**INSTRUCTIONS TO FOLLOW**
Your answer is to be the exact text of the lines from the one containing "R208: 1.5k (3V3, U204/RA4)" through the final line of the entries, restated in full, with pictures omitted.

:: EXERCISE INPUT ::

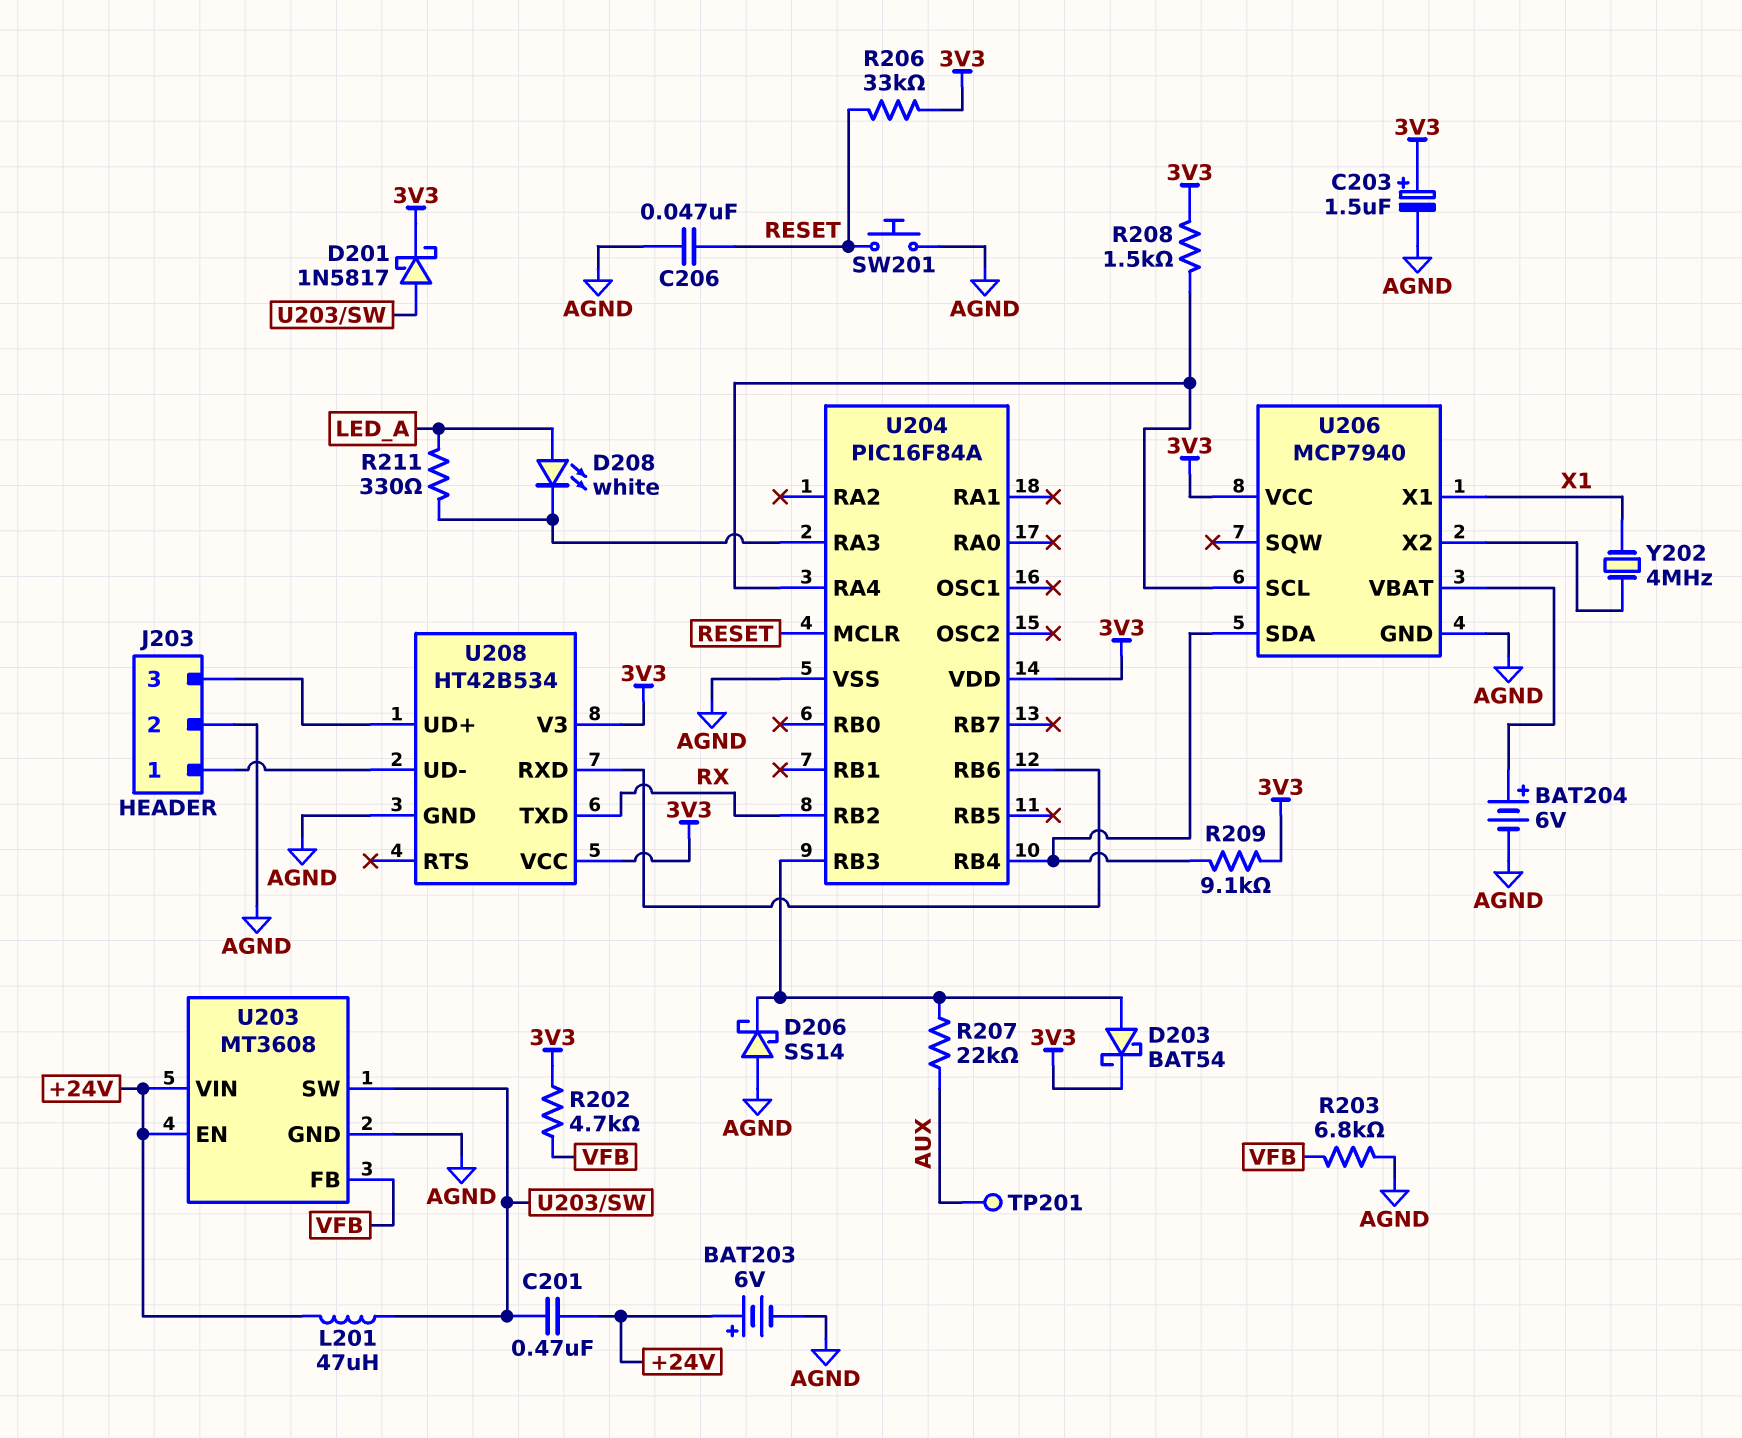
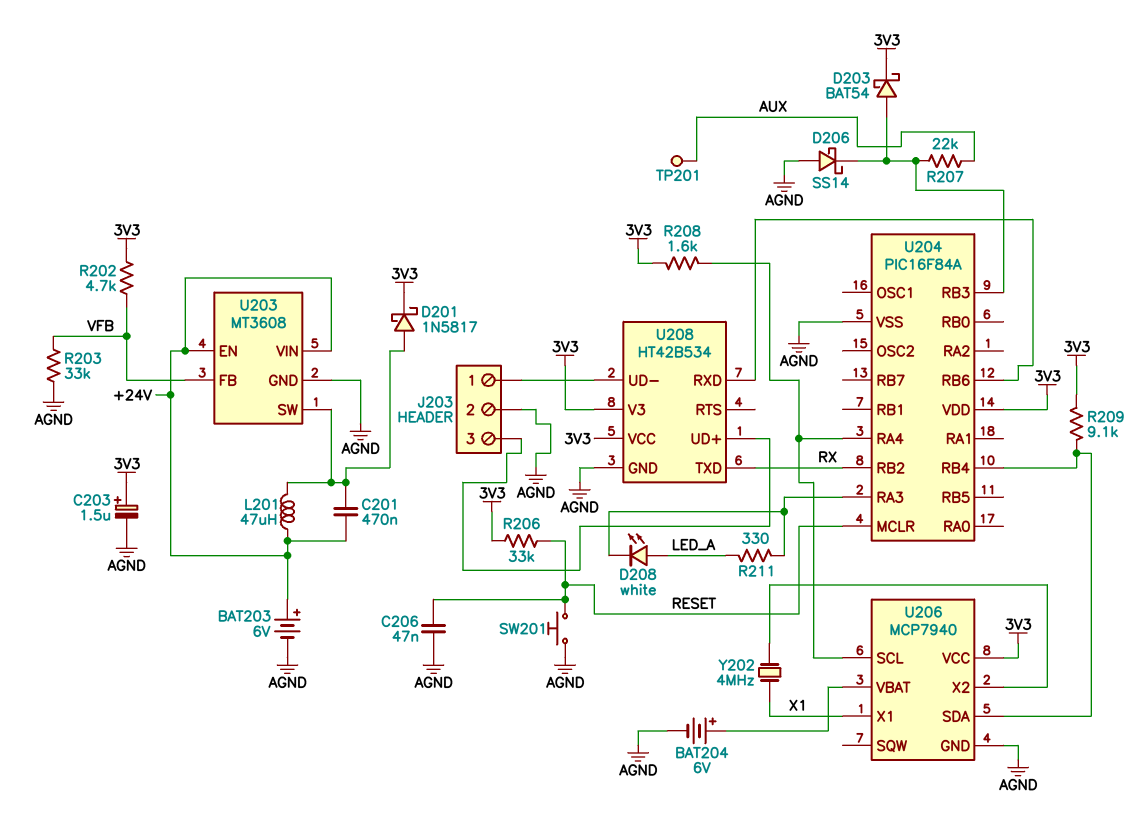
R203: 6.8k (AGND, VFB) -> 33k (AGND, VFB)
R208: 1.5k (3V3, U204/RA4) -> 1.6k (3V3, U204/RA4)

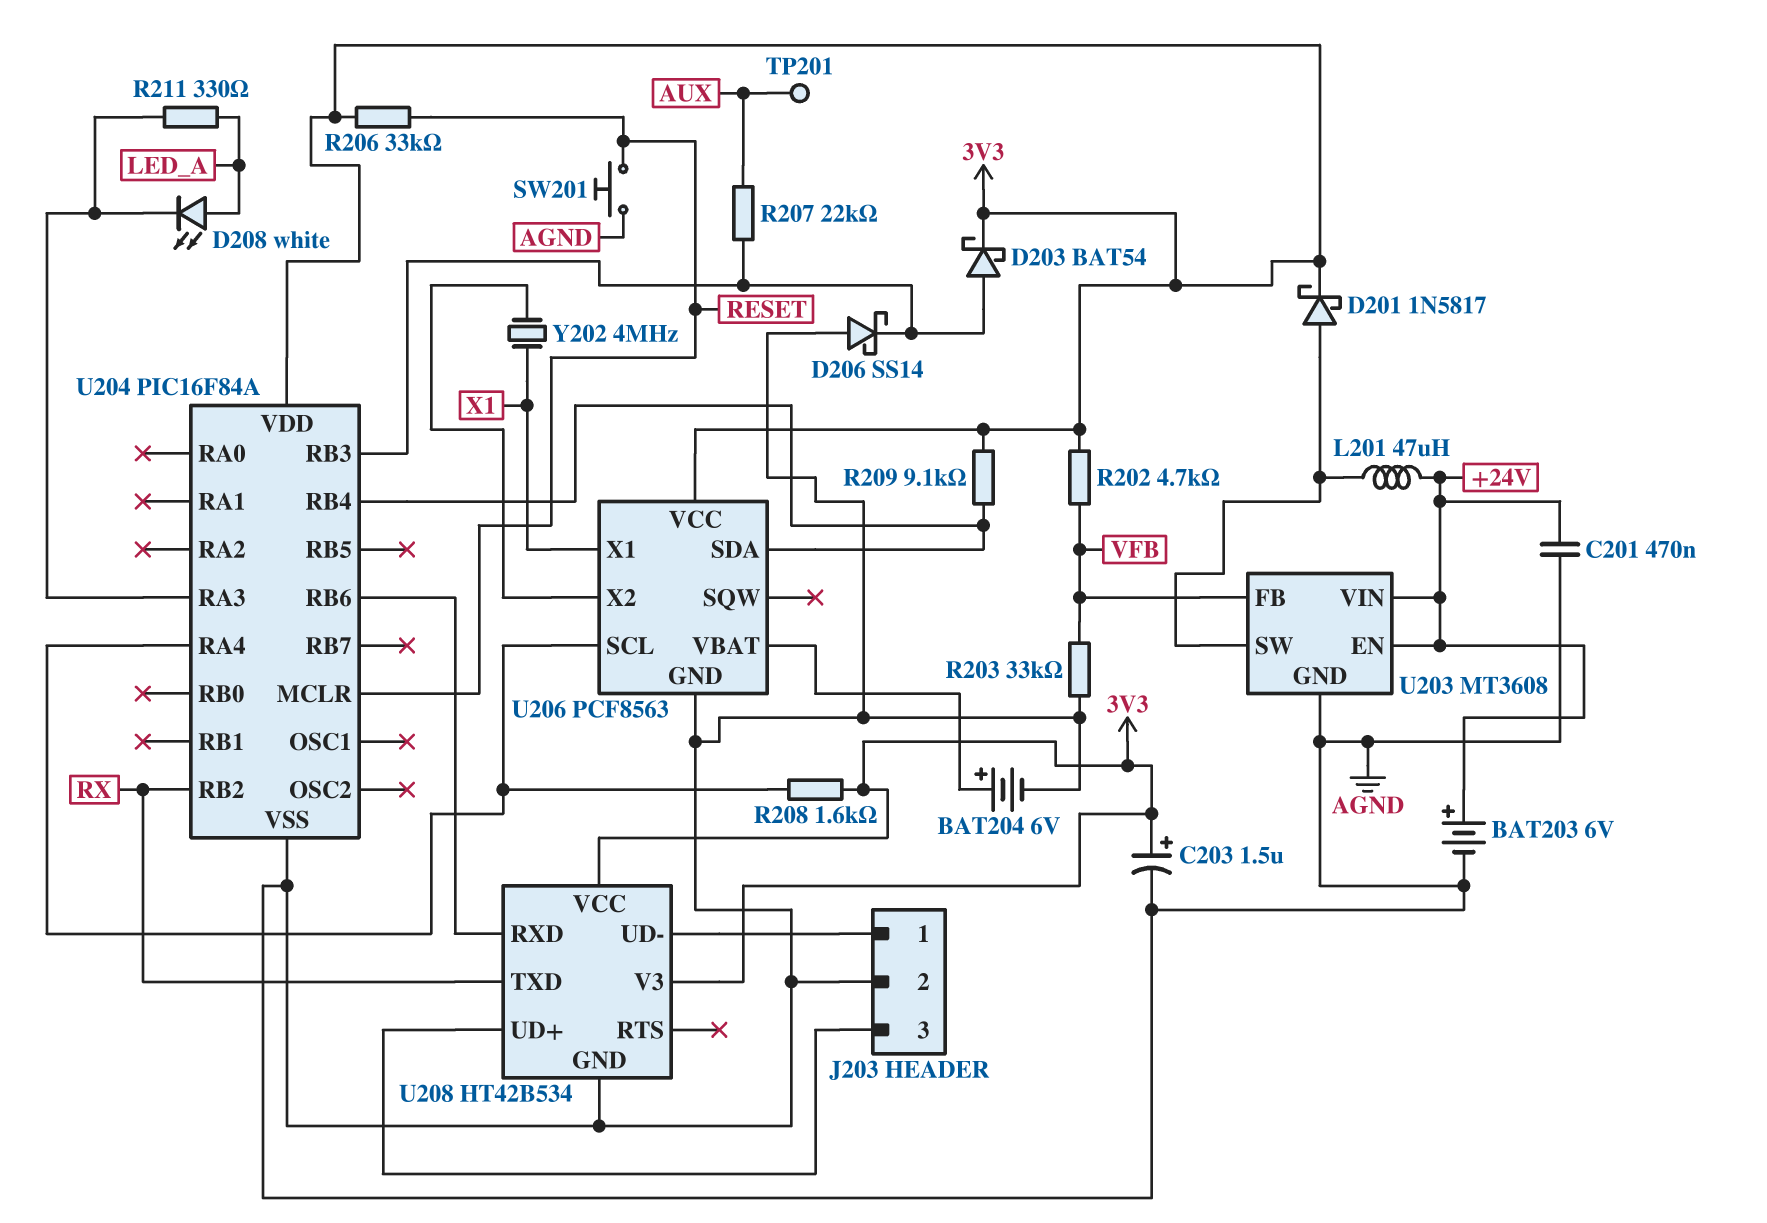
C201: 470nF (+24V, U203/SW) -> 470nF (+24V, AGND)
C206: 47nF (AGND, RESET) -> none
U206: MCP7940 -> PCF8563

:::

**ANSWER TO THIS TASK**
R208: 1.5k (3V3, U204/RA4) -> 1.6k (3V3, U204/RA4)

C201: 470nF (+24V, U203/SW) -> 470nF (+24V, AGND)
C206: 47nF (AGND, RESET) -> none
U206: MCP7940 -> PCF8563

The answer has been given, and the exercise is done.